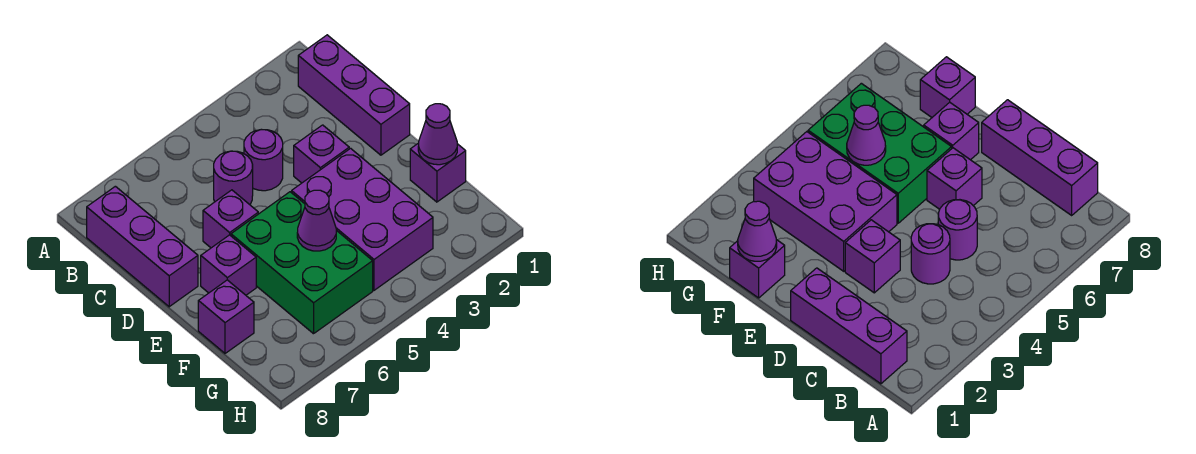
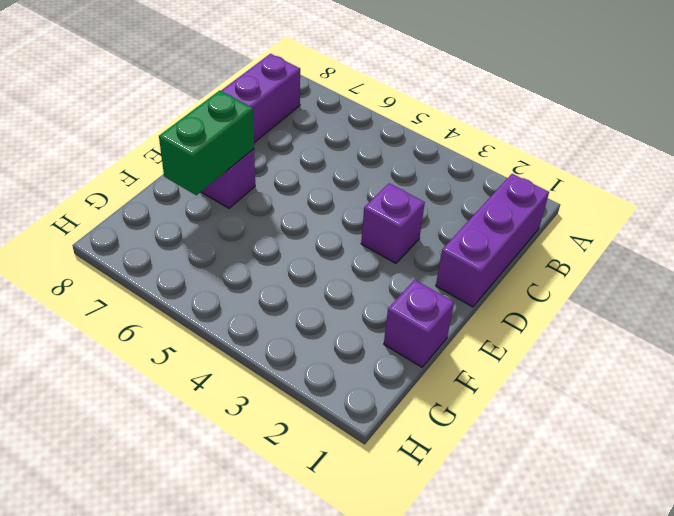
green brick E7:F7 level 2 -> none
none -> purple round brick C4 level 1
none -> purple round brick C5 level 1
none -> purple brick D6 level 1

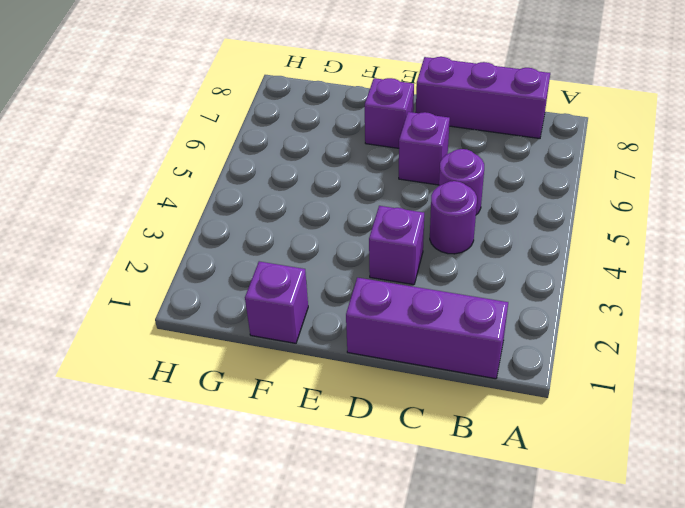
none -> purple brick E3:G4 level 1
none -> green brick E5:G6 level 1
none -> purple brick F8 level 1

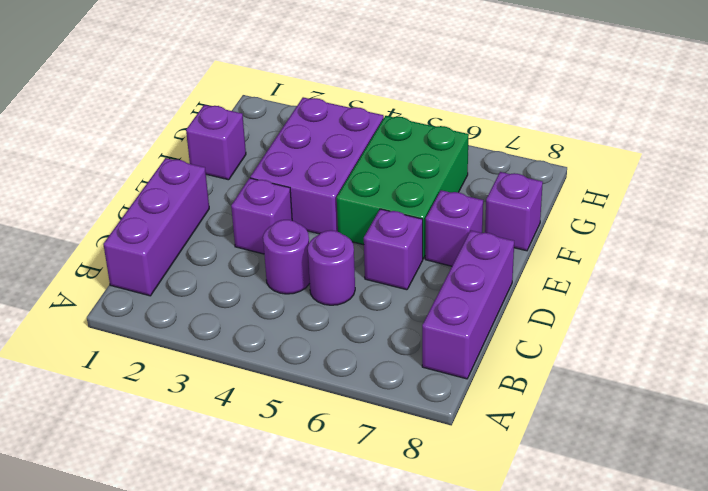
none -> purple cone F1 level 2
none -> purple cone F5 level 2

§ **Problem to work on**:
Your output must consist only of the lines from the line with "none -> green brick E5:G6 level 1" through the final line of the data, both included, reproduced exactly and free of pictures.

§ **Solution to the problem**:
none -> green brick E5:G6 level 1
none -> purple brick F8 level 1

none -> purple cone F1 level 2
none -> purple cone F5 level 2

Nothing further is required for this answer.